## What the task requires:
Go to the line containing "PIR1 pin OUT: D12 -> D33" in the records below and print it and every following line exactly, on through the line containing "SCALE3: HX711 -> NAU7802", then stop.

(Stored data)
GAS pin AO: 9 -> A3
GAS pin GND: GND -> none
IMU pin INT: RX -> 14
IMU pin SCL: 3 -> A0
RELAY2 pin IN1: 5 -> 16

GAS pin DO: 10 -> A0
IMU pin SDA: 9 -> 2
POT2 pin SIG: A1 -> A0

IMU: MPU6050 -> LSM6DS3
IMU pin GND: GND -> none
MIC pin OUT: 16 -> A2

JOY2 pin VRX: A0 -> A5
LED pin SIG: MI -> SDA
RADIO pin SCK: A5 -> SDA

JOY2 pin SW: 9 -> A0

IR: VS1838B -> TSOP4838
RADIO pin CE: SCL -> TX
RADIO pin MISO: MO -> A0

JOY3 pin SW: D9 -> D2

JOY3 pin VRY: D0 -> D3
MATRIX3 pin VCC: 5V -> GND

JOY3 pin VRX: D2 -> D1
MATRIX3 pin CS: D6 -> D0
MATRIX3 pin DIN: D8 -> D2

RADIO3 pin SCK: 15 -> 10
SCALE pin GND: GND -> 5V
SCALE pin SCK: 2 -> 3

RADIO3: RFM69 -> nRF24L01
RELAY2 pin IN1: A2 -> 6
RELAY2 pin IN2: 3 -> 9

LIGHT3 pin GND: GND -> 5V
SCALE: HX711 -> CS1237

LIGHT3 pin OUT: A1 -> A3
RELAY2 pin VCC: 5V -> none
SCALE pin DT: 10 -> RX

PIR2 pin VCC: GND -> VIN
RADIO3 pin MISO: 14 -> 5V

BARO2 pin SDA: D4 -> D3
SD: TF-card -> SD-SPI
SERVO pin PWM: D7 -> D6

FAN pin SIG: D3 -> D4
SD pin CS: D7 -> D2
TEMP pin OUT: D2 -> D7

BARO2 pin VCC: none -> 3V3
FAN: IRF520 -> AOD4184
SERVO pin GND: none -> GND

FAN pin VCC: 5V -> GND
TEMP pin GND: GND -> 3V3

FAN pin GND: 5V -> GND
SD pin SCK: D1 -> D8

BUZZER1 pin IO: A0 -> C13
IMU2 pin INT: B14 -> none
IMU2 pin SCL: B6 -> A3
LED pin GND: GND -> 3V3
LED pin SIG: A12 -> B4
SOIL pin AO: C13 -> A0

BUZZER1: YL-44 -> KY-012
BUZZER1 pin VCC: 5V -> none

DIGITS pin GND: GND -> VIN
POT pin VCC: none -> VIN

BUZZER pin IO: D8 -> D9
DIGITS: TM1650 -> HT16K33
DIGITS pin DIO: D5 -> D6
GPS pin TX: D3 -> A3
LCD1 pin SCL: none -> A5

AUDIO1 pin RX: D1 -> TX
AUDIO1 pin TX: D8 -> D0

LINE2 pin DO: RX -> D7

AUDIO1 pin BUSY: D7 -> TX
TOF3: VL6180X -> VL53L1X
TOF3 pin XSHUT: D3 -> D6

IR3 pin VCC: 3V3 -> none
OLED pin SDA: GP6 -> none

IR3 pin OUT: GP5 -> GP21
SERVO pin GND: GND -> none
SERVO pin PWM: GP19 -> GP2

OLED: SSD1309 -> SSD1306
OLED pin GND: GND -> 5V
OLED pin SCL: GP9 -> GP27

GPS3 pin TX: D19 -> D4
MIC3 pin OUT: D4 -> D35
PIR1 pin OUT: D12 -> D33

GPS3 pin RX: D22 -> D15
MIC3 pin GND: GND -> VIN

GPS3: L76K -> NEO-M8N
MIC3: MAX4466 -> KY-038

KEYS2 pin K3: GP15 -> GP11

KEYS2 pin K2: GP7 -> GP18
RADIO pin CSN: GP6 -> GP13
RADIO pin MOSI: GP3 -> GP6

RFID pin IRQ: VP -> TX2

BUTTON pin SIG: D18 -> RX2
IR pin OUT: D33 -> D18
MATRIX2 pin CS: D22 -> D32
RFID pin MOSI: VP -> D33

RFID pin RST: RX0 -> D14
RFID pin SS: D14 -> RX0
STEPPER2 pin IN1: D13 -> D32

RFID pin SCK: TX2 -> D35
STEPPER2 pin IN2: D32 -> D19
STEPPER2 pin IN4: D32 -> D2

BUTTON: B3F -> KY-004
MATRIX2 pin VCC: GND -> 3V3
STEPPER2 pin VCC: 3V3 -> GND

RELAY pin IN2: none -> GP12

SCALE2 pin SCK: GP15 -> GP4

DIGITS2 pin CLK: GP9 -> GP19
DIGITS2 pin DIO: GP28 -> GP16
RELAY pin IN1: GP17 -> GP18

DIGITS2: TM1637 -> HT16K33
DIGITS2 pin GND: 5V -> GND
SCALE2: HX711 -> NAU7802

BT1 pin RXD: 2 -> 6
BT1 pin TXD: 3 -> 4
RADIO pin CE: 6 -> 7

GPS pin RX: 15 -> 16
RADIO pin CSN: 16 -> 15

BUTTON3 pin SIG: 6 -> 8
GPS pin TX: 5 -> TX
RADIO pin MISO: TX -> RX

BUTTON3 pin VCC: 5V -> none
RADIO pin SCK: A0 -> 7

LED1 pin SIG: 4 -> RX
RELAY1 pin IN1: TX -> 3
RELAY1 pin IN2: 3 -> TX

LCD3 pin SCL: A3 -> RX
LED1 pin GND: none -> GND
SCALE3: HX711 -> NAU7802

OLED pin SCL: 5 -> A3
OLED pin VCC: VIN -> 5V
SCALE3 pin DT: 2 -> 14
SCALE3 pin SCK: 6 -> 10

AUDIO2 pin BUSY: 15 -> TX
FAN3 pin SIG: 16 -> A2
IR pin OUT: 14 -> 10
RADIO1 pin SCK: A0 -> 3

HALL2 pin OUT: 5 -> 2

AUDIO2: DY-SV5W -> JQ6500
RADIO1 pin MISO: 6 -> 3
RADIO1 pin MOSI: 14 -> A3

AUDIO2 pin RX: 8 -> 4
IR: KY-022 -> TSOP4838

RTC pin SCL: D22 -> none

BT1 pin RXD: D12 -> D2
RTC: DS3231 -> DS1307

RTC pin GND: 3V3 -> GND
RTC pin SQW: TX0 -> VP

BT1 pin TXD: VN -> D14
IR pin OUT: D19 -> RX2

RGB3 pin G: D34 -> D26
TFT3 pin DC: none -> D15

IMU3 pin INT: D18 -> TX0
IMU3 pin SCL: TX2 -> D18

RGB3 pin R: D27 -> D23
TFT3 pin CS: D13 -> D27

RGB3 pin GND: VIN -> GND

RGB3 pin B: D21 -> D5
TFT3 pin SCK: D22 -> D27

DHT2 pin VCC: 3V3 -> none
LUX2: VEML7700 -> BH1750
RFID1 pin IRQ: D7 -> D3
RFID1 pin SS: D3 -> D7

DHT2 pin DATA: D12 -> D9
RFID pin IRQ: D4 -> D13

## Answer space:
PIR1 pin OUT: D12 -> D33

GPS3 pin RX: D22 -> D15
MIC3 pin GND: GND -> VIN

GPS3: L76K -> NEO-M8N
MIC3: MAX4466 -> KY-038

KEYS2 pin K3: GP15 -> GP11

KEYS2 pin K2: GP7 -> GP18
RADIO pin CSN: GP6 -> GP13
RADIO pin MOSI: GP3 -> GP6

RFID pin IRQ: VP -> TX2

BUTTON pin SIG: D18 -> RX2
IR pin OUT: D33 -> D18
MATRIX2 pin CS: D22 -> D32
RFID pin MOSI: VP -> D33

RFID pin RST: RX0 -> D14
RFID pin SS: D14 -> RX0
STEPPER2 pin IN1: D13 -> D32

RFID pin SCK: TX2 -> D35
STEPPER2 pin IN2: D32 -> D19
STEPPER2 pin IN4: D32 -> D2

BUTTON: B3F -> KY-004
MATRIX2 pin VCC: GND -> 3V3
STEPPER2 pin VCC: 3V3 -> GND

RELAY pin IN2: none -> GP12

SCALE2 pin SCK: GP15 -> GP4

DIGITS2 pin CLK: GP9 -> GP19
DIGITS2 pin DIO: GP28 -> GP16
RELAY pin IN1: GP17 -> GP18

DIGITS2: TM1637 -> HT16K33
DIGITS2 pin GND: 5V -> GND
SCALE2: HX711 -> NAU7802

BT1 pin RXD: 2 -> 6
BT1 pin TXD: 3 -> 4
RADIO pin CE: 6 -> 7

GPS pin RX: 15 -> 16
RADIO pin CSN: 16 -> 15

BUTTON3 pin SIG: 6 -> 8
GPS pin TX: 5 -> TX
RADIO pin MISO: TX -> RX

BUTTON3 pin VCC: 5V -> none
RADIO pin SCK: A0 -> 7

LED1 pin SIG: 4 -> RX
RELAY1 pin IN1: TX -> 3
RELAY1 pin IN2: 3 -> TX

LCD3 pin SCL: A3 -> RX
LED1 pin GND: none -> GND
SCALE3: HX711 -> NAU7802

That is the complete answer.